Your instructions
Everything from the line with "grey brick K3:K4" to the last line of the material below is what to reproduce, exactly and with no other lines.

** Data provided follows **

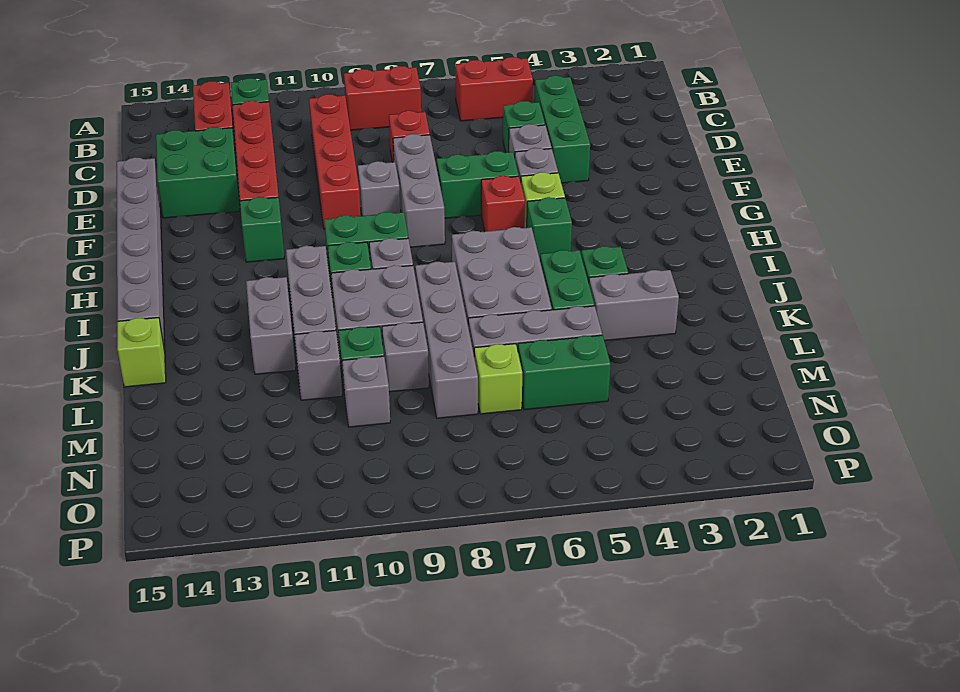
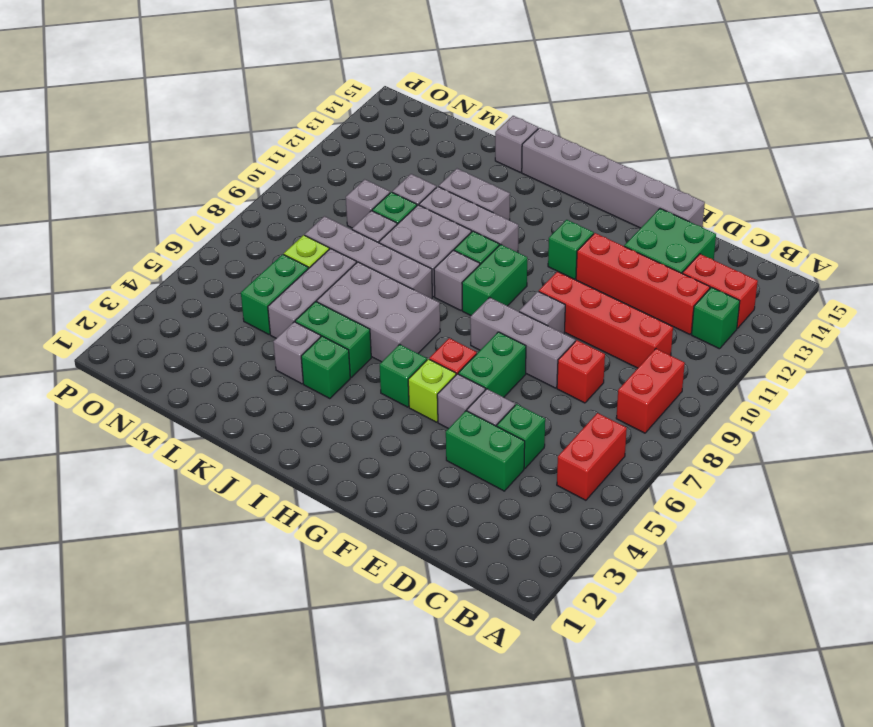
green brick C4:E4 level 1 -> green brick D4:E4 level 1
grey brick K3:K4 level 1 -> grey brick K4 level 1
lime brick K15 level 1 -> grey brick K15 level 1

** End of Data provided **

Solution to this problem
grey brick K3:K4 level 1 -> grey brick K4 level 1
lime brick K15 level 1 -> grey brick K15 level 1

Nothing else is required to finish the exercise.